SUPPLIED ENTRIES
*** Block opens ***

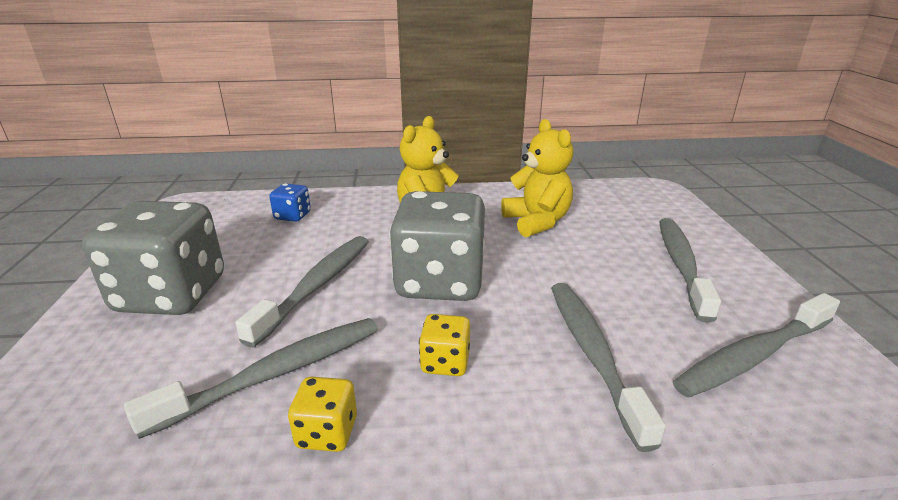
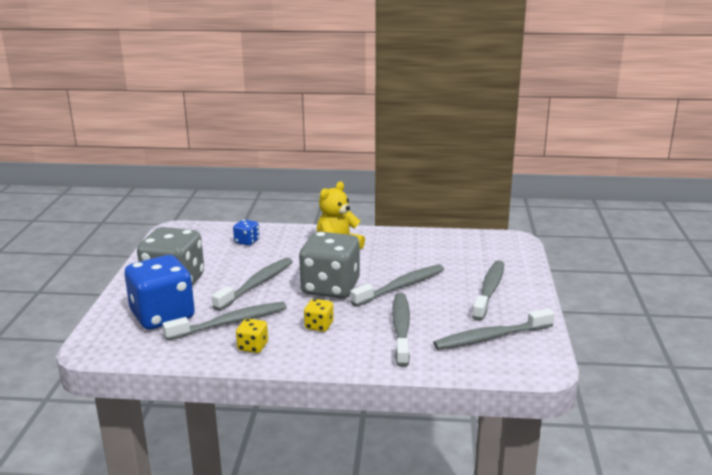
camera: 10 degrees right, 5 degrees down
(140, 371) = (162, 316): none -> blue dice
(536, 222) = (410, 257): yellow teddy bear -> none
(548, 270) = (401, 287): none -> grey toothbrush

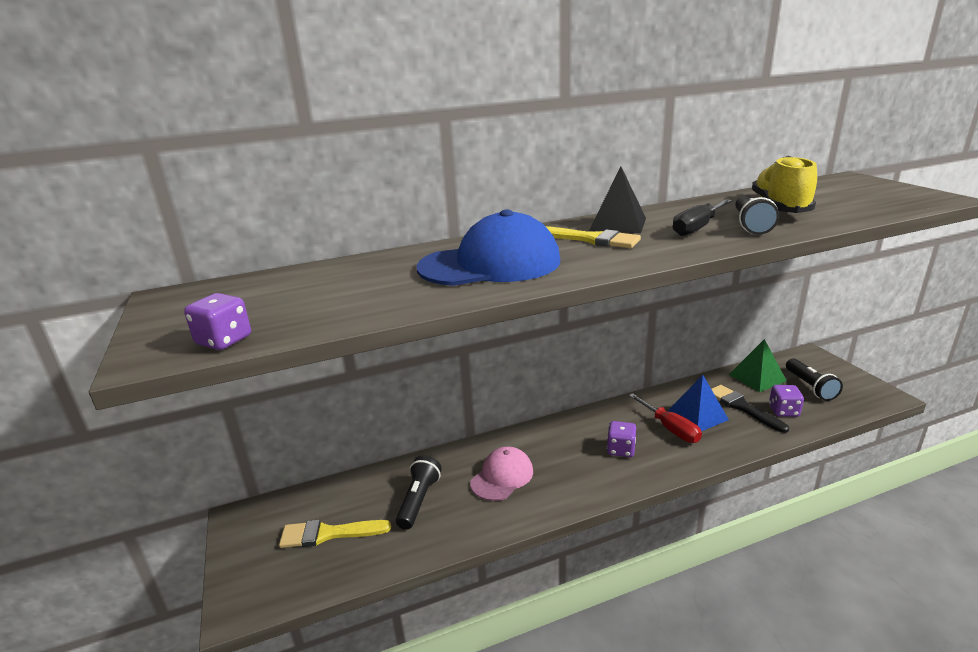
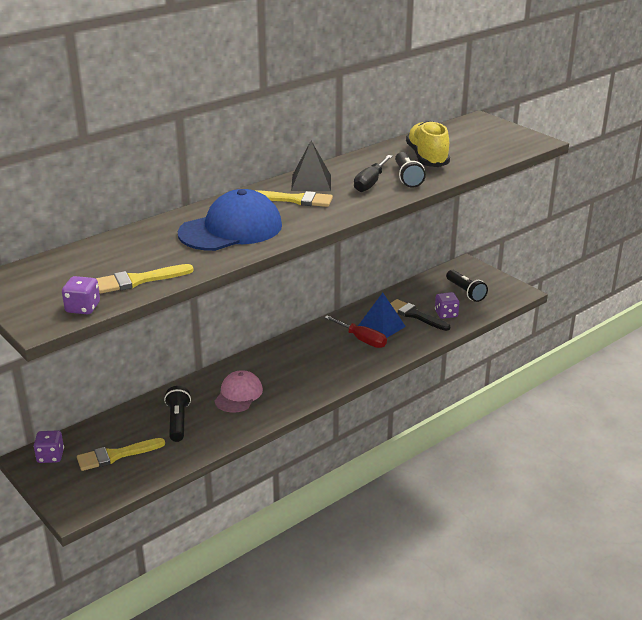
camera: 20 degrees left, 5 degrees up
(327, 313) = (138, 280): none -> yellow brush
(620, 449) = (326, 361): purple dice -> purple dice (50, 456)
(757, 377) = (425, 289): green pyramid -> none

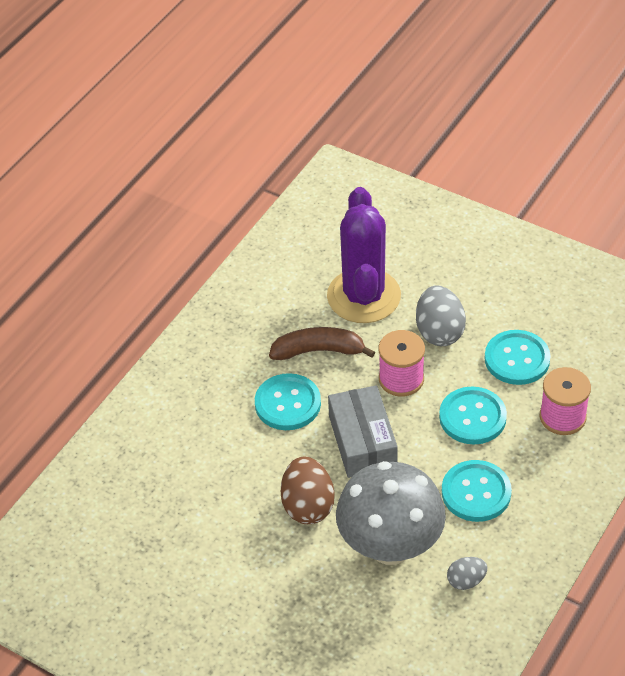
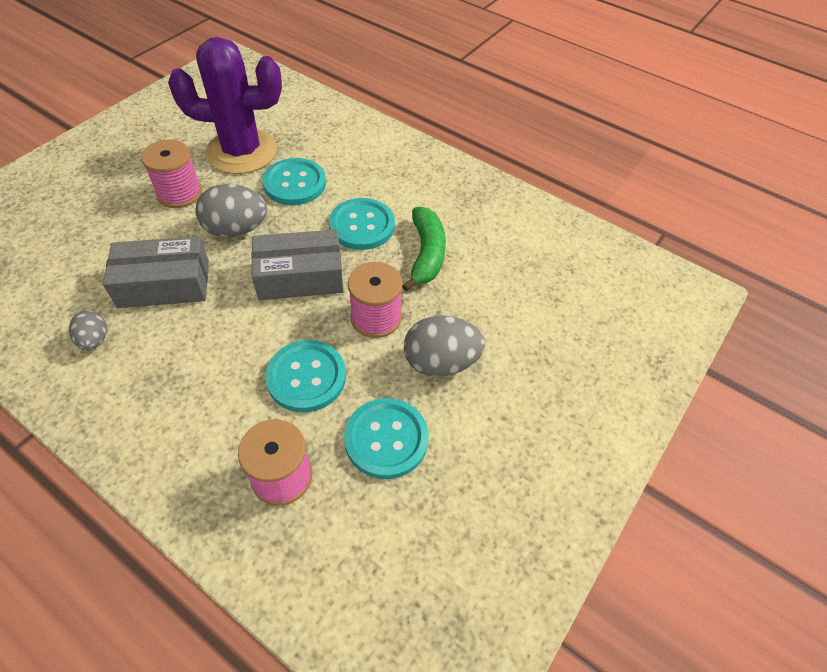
camera: 90 degrees right, 5 degrees up
(259, 570) = (179, 193): none -> pink spool
(308, 506) = (236, 229): brown egg -> grey egg
(319, 351) = (426, 254): brown banana -> green banana
(363, 296) = (501, 298): purple cactus -> purple cactus (241, 152)
(390, 547) = (164, 284): grey mushroom -> grey box
(476, 492) = (201, 365): turquoise button -> turquoise button (295, 183)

*** Block closes ***

TASK STATEMENT
Only lines holding "purple" are wanted; copy all of them from the listing.

SOLVED PROBLEM
(620, 449) = (326, 361): purple dice -> purple dice (50, 456)
(363, 296) = (501, 298): purple cactus -> purple cactus (241, 152)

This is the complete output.